-- Given records follows --

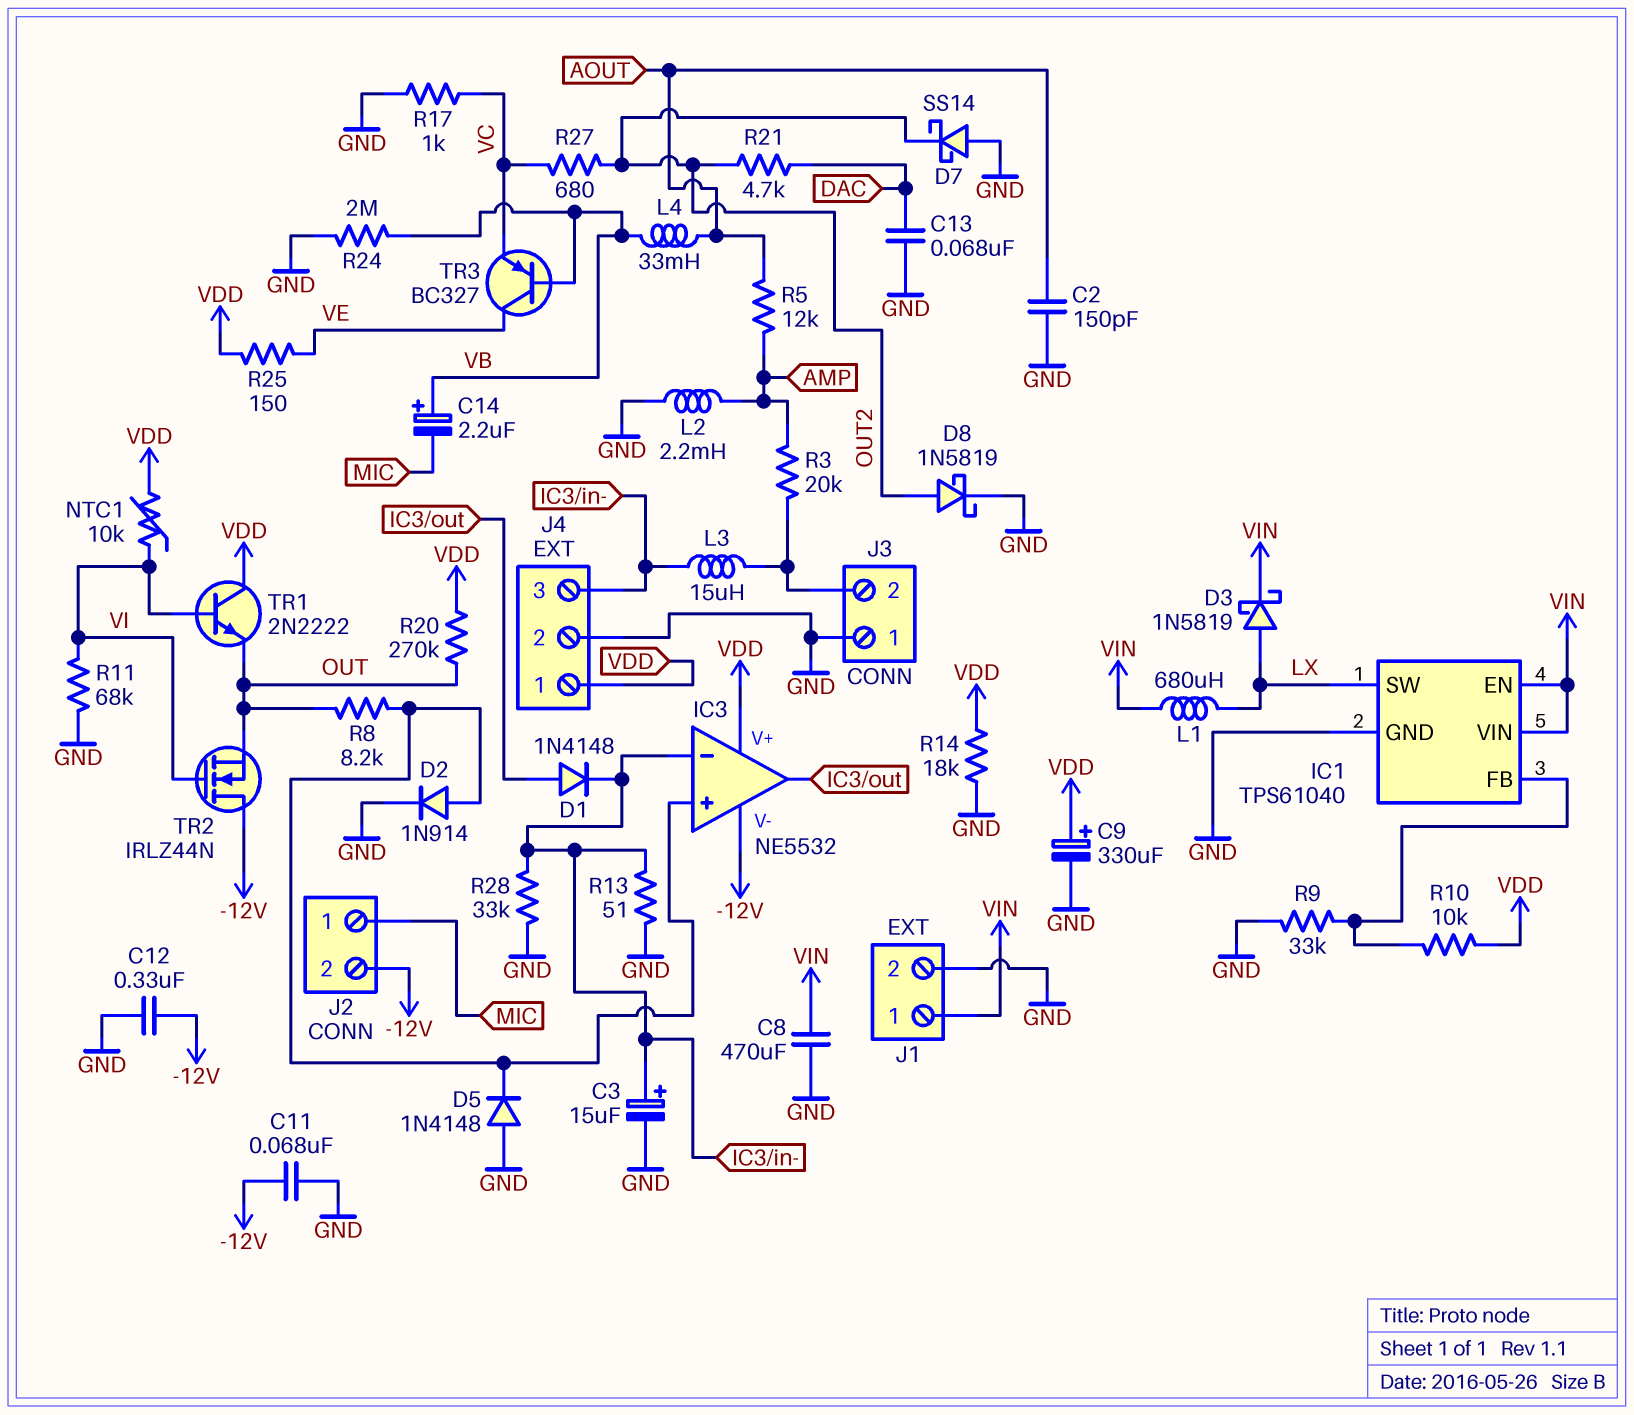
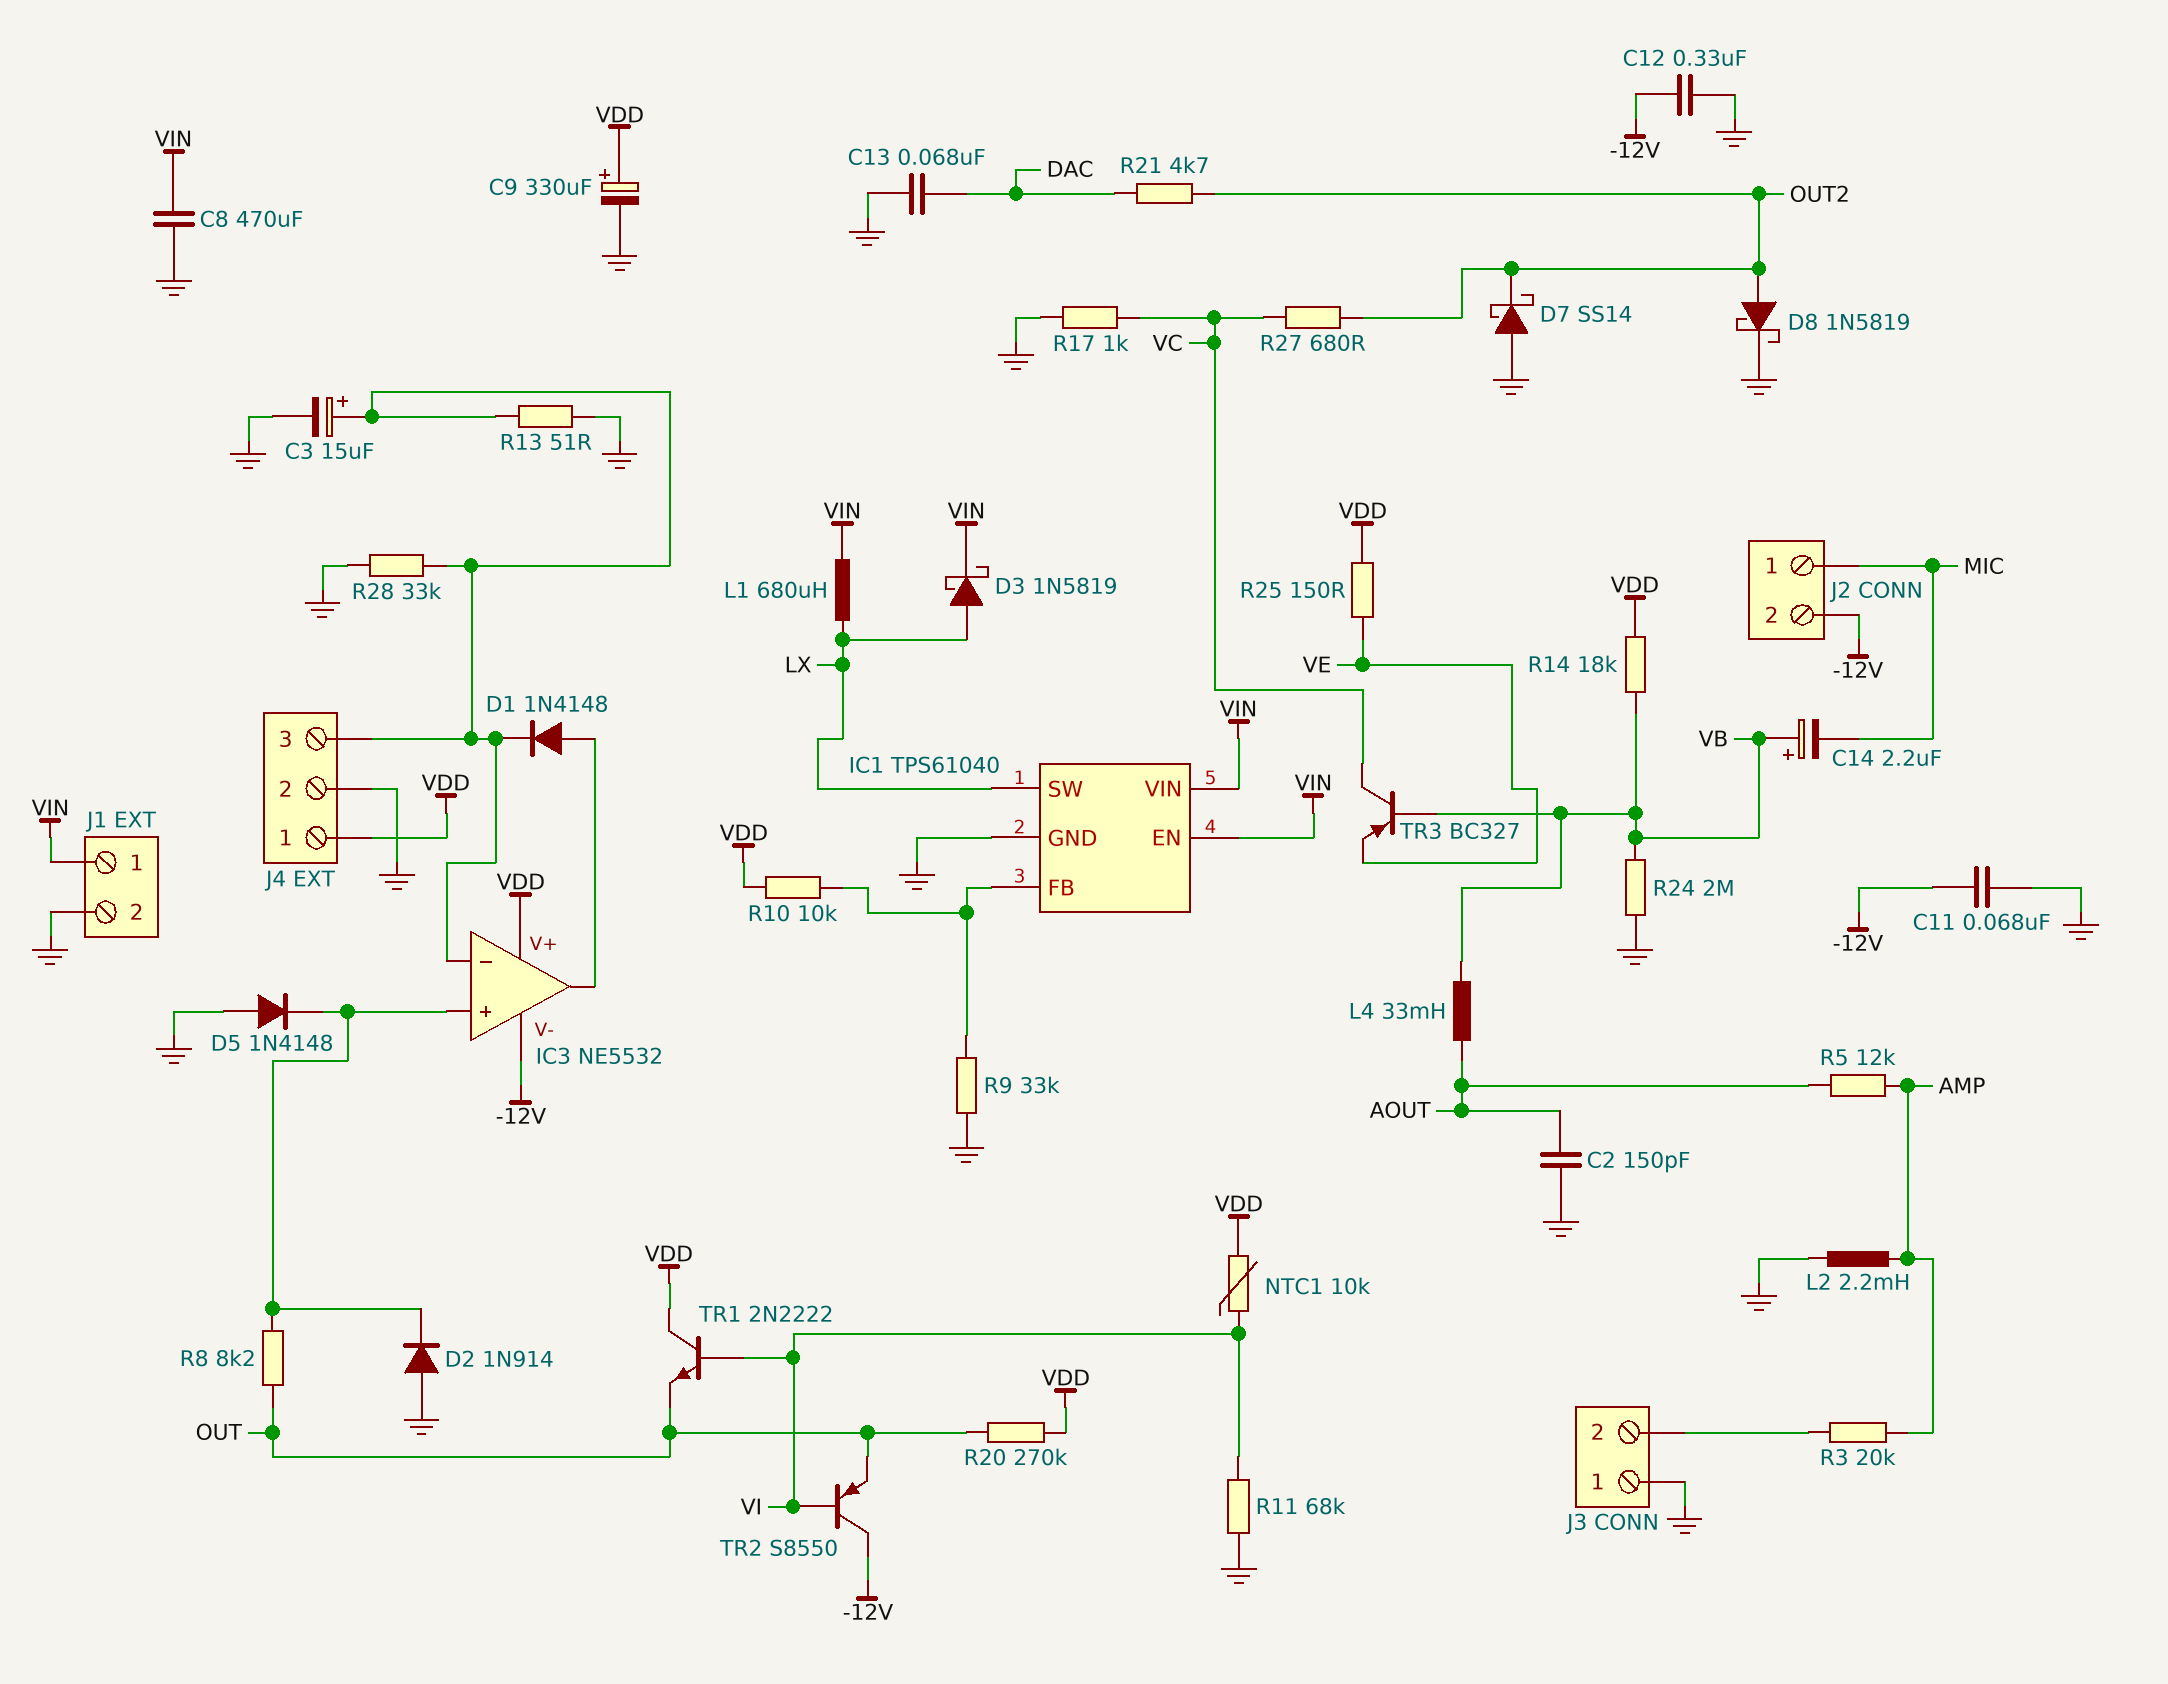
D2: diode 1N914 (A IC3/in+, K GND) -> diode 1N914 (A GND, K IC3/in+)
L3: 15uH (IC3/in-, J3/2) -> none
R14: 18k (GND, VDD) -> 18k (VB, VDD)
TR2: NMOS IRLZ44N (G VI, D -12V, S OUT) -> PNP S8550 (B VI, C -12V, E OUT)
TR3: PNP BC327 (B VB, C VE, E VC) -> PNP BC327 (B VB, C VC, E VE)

-- Given records concluded --
-- Given records follows --

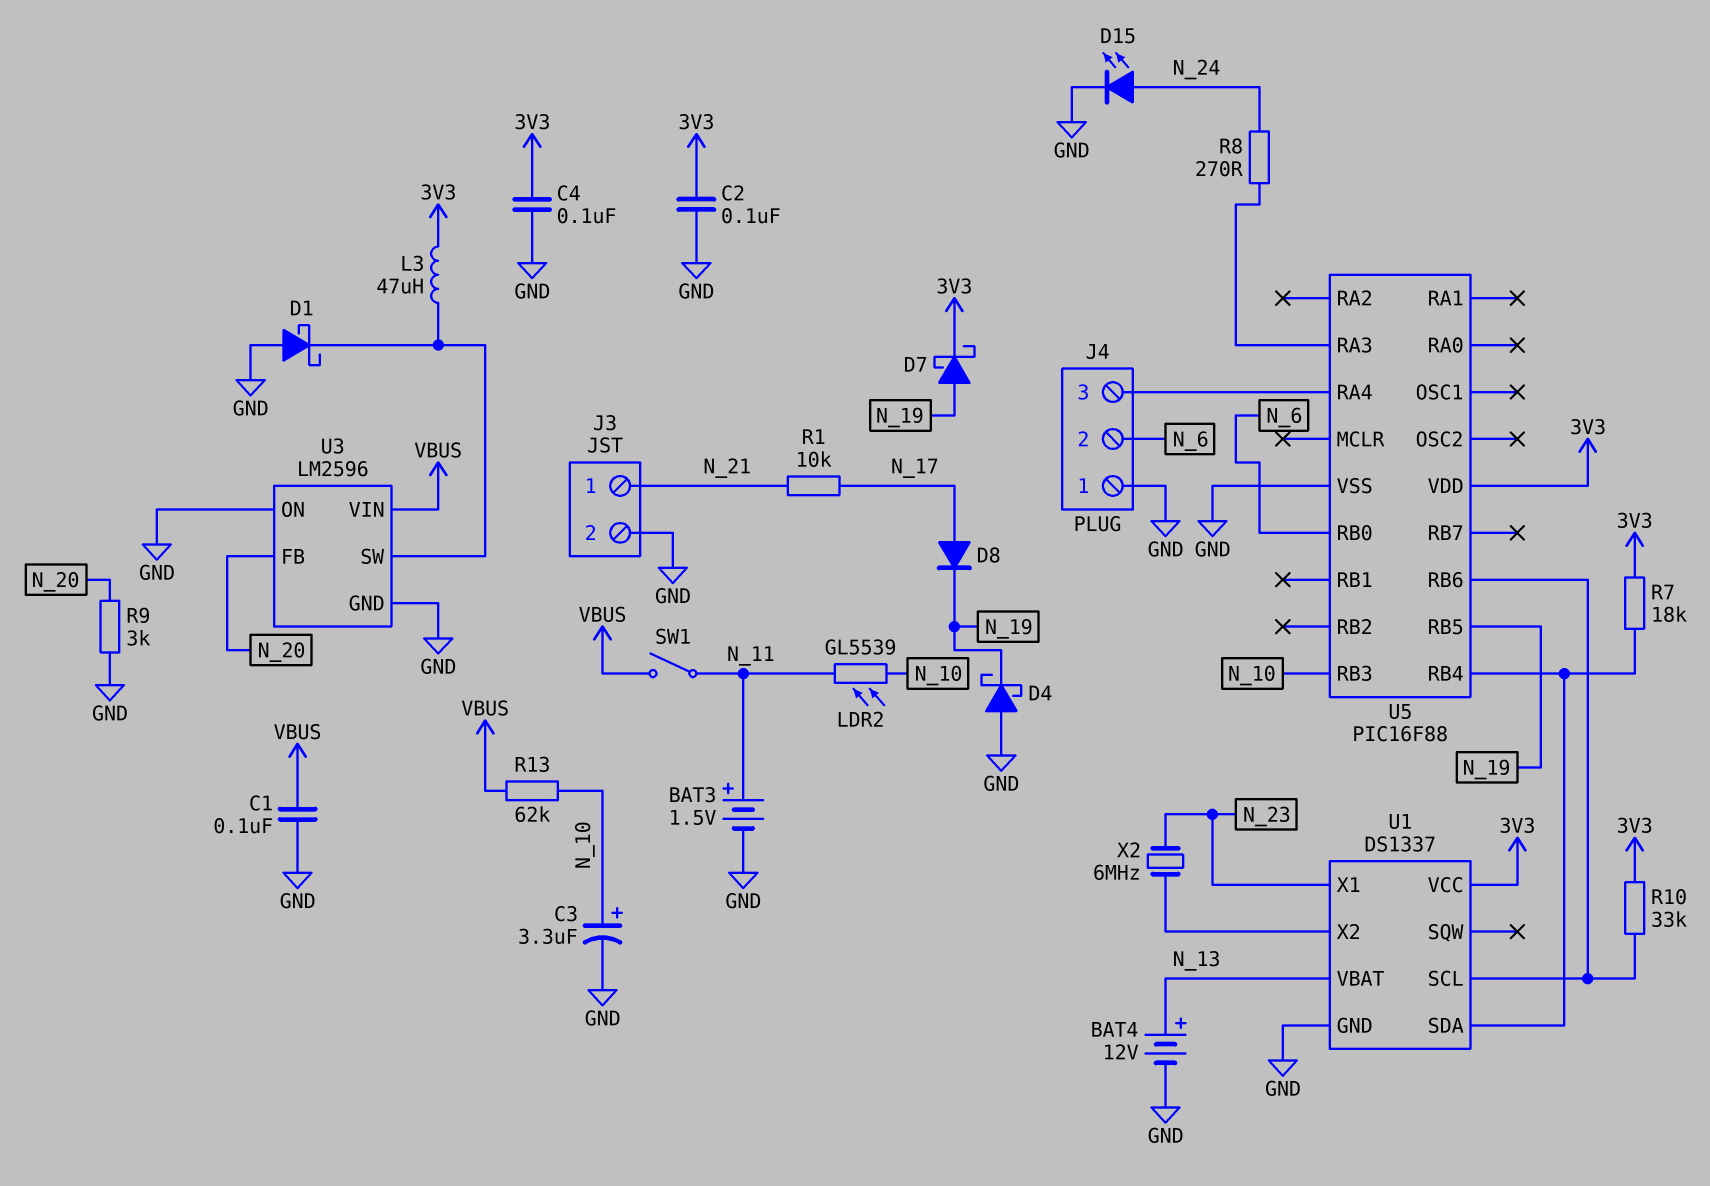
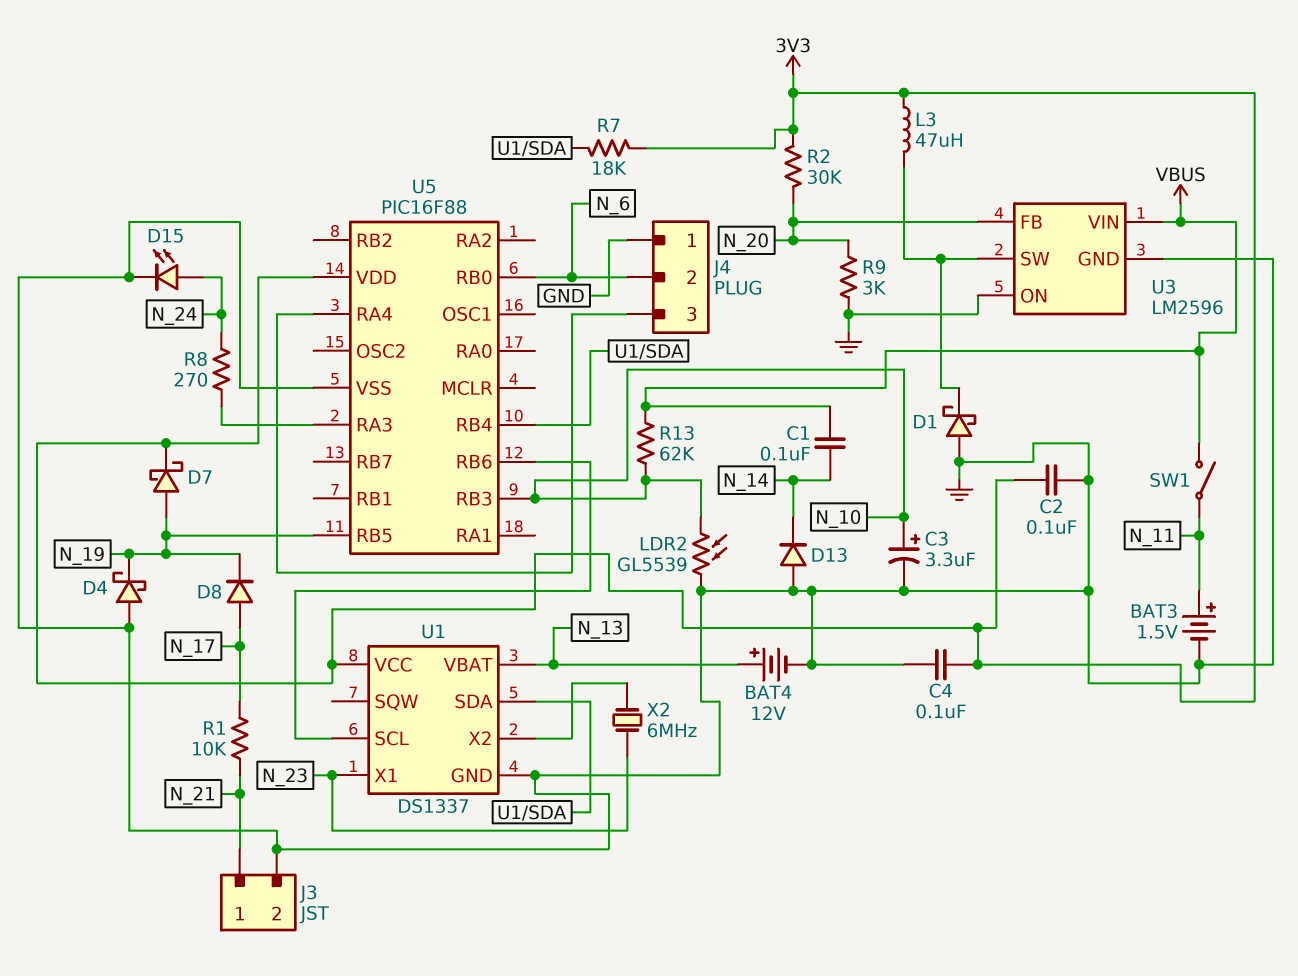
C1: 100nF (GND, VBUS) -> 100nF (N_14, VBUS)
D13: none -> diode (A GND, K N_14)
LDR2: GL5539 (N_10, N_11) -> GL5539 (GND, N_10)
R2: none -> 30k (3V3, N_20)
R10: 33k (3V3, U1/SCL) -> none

-- Given records concluded --

Exercise prompt:
The expected answer is an exact copy of the lines above, beginning at the line with "D2: diode 1N914" and ending at the line with "TR3: PNP BC327", with both ends in.

Response area:
D2: diode 1N914 (A IC3/in+, K GND) -> diode 1N914 (A GND, K IC3/in+)
L3: 15uH (IC3/in-, J3/2) -> none
R14: 18k (GND, VDD) -> 18k (VB, VDD)
TR2: NMOS IRLZ44N (G VI, D -12V, S OUT) -> PNP S8550 (B VI, C -12V, E OUT)
TR3: PNP BC327 (B VB, C VE, E VC) -> PNP BC327 (B VB, C VC, E VE)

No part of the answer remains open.